→ DATASET ENTRIES
>>>
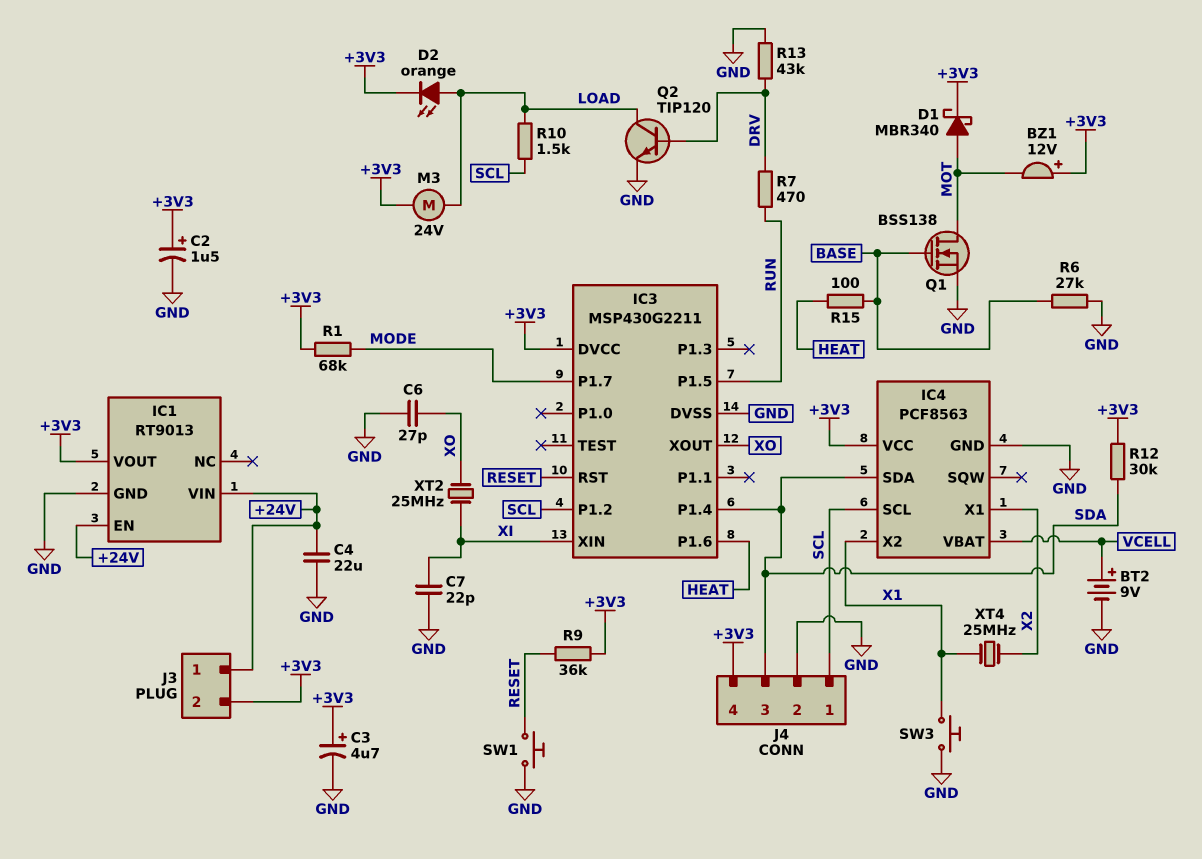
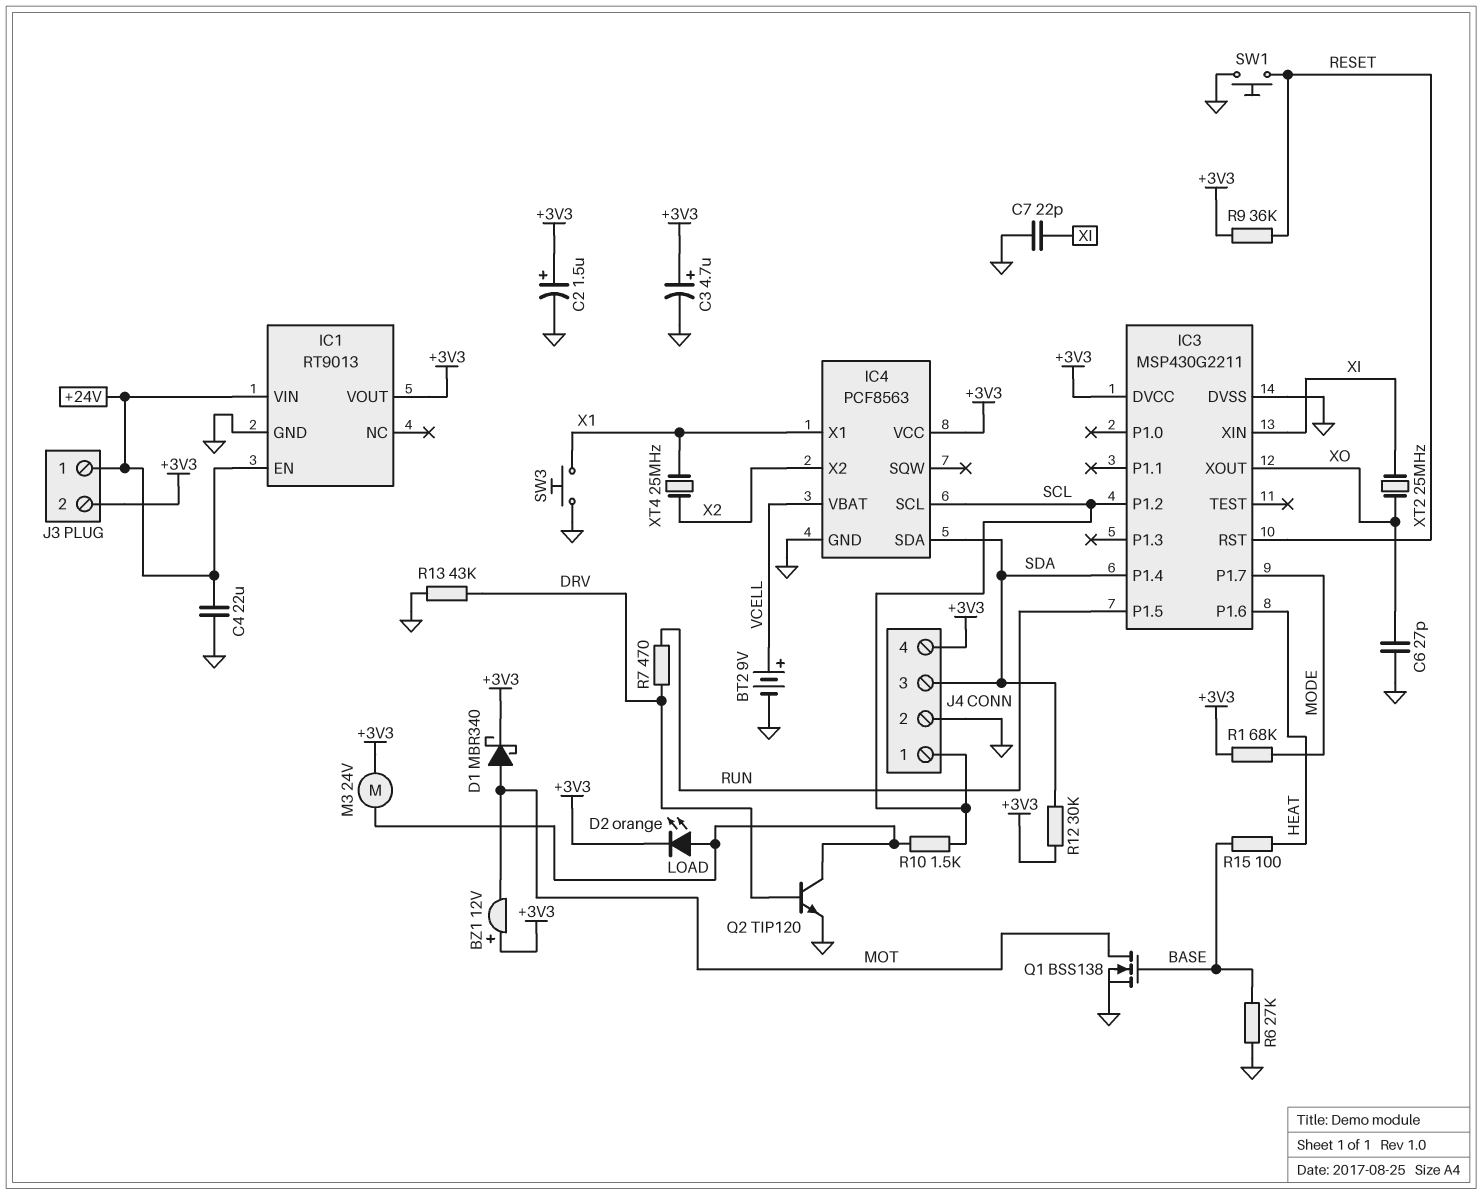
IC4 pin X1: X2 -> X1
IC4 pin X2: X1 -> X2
<<<
>>>
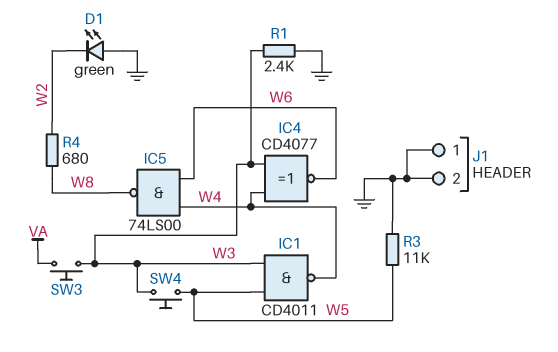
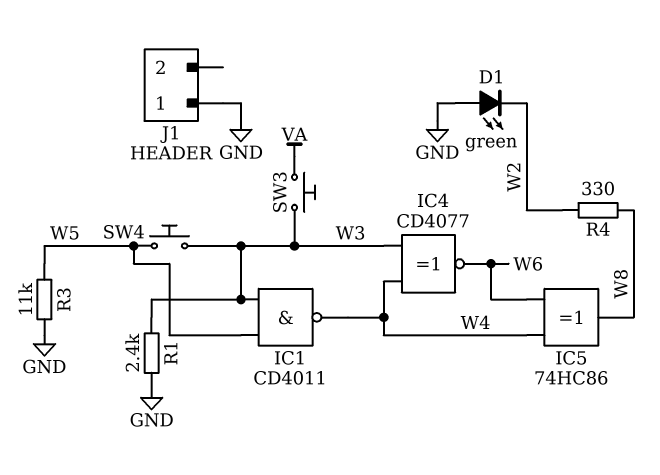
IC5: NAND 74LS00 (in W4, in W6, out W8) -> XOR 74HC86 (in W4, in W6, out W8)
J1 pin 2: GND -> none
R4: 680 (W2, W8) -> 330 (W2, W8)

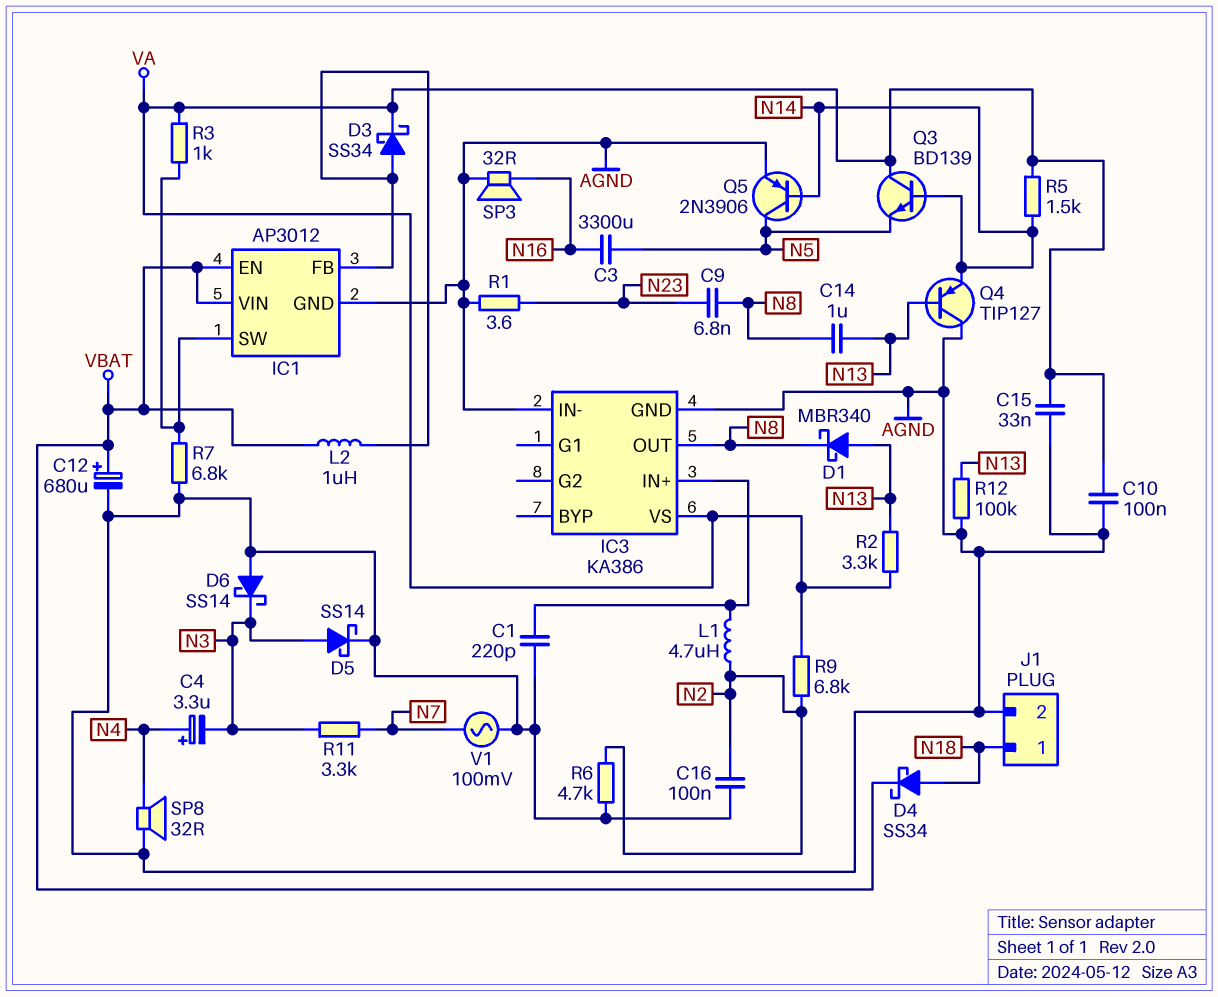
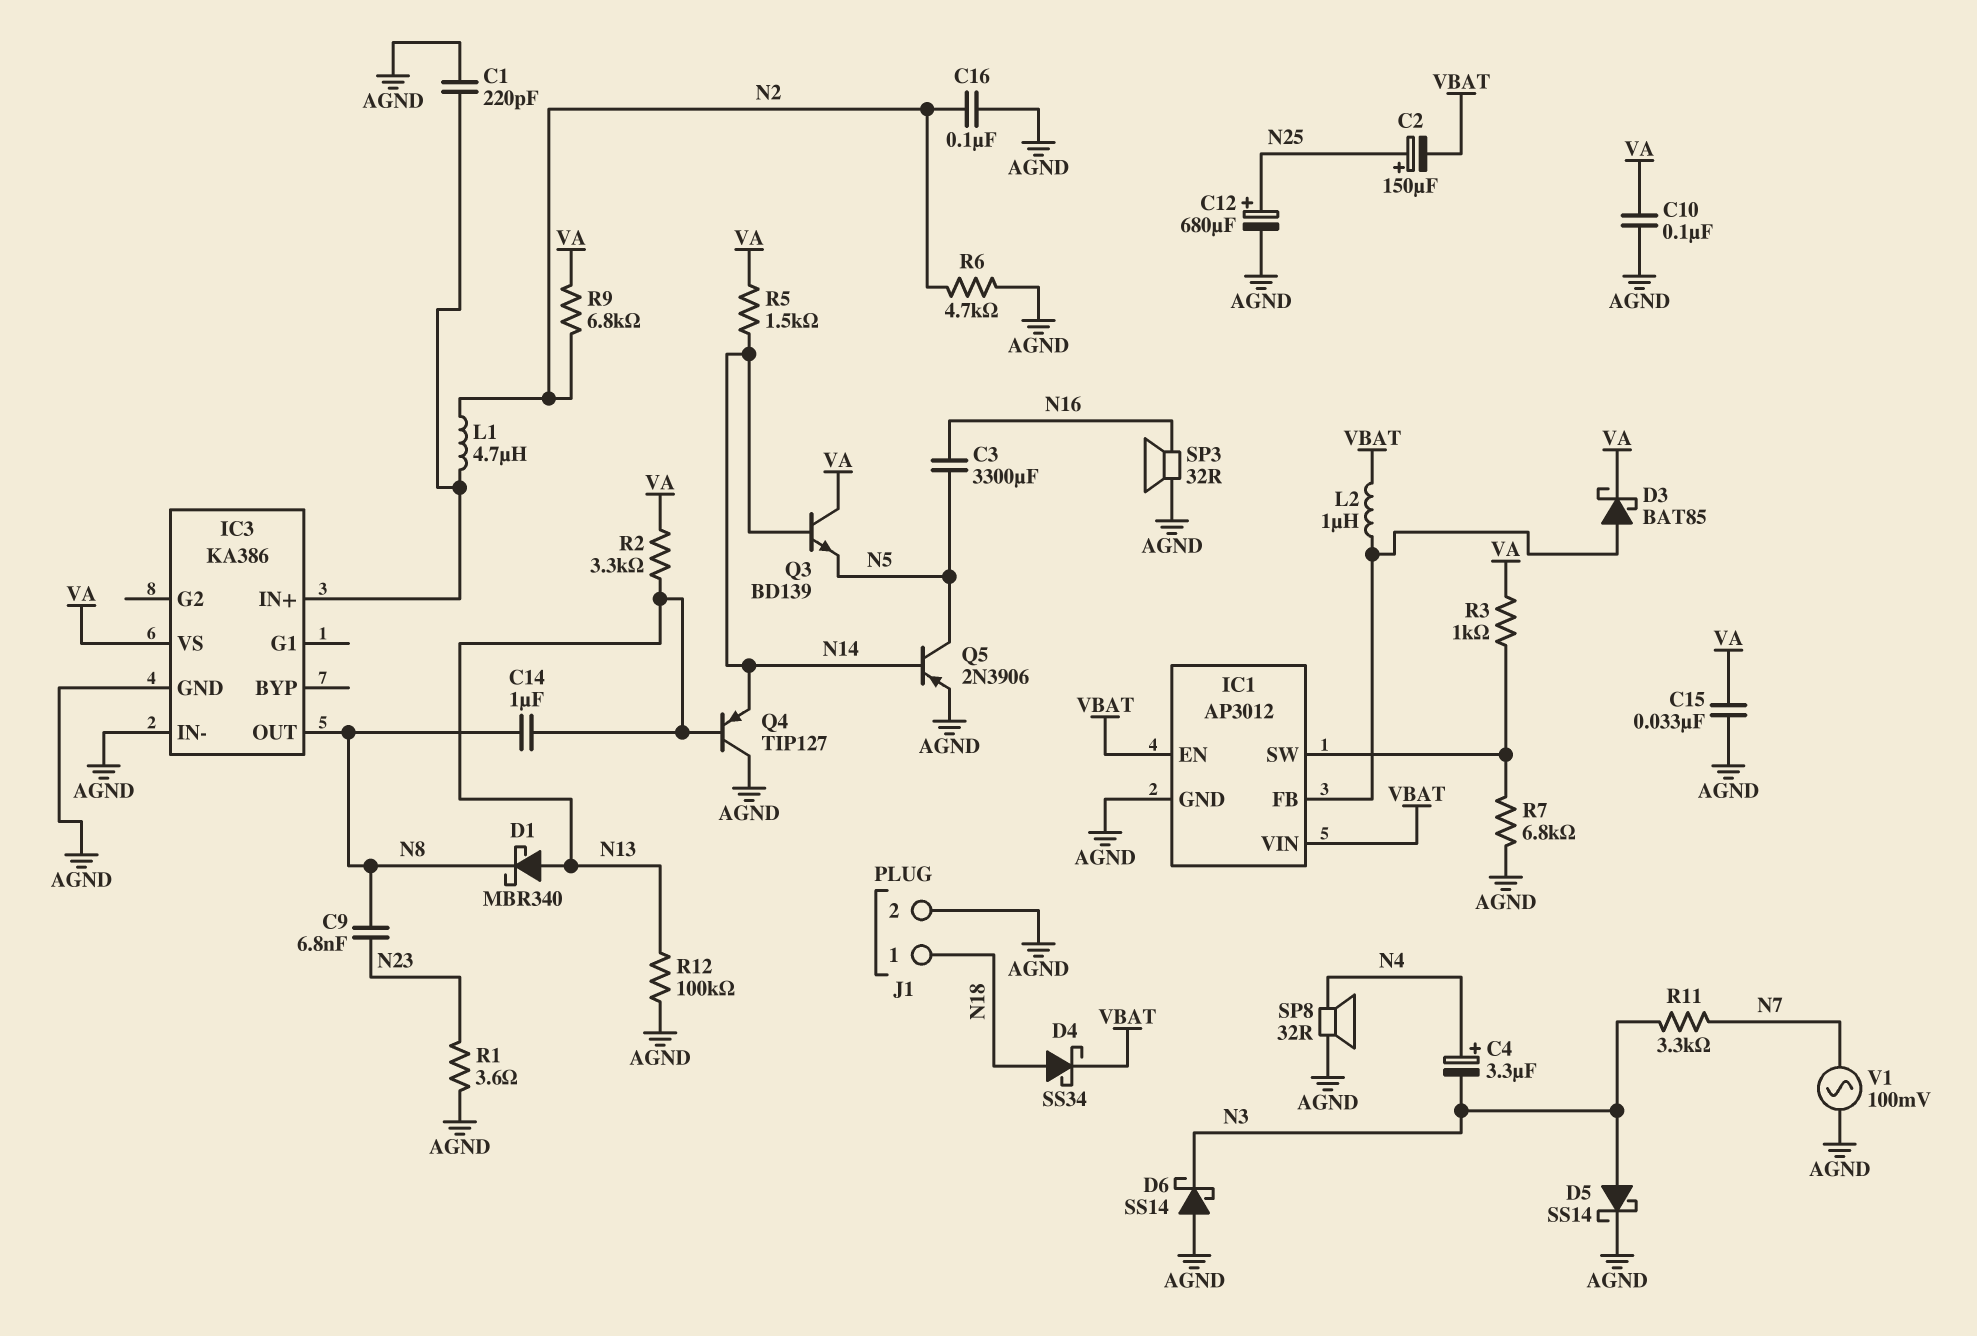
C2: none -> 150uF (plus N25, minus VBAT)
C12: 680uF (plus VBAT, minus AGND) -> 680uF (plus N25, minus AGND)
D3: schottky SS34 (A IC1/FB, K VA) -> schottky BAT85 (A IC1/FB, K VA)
<<<
→ TASK DETAILS
Restate the lines above from the one containing "R4: 680 (W2, W8) -> 330 (W2, W8)" through the one containing "D3: schottky SS34", inclusive, exactly and without pictures.

→ SOLUTION TO THIS PROBLEM
R4: 680 (W2, W8) -> 330 (W2, W8)

C2: none -> 150uF (plus N25, minus VBAT)
C12: 680uF (plus VBAT, minus AGND) -> 680uF (plus N25, minus AGND)
D3: schottky SS34 (A IC1/FB, K VA) -> schottky BAT85 (A IC1/FB, K VA)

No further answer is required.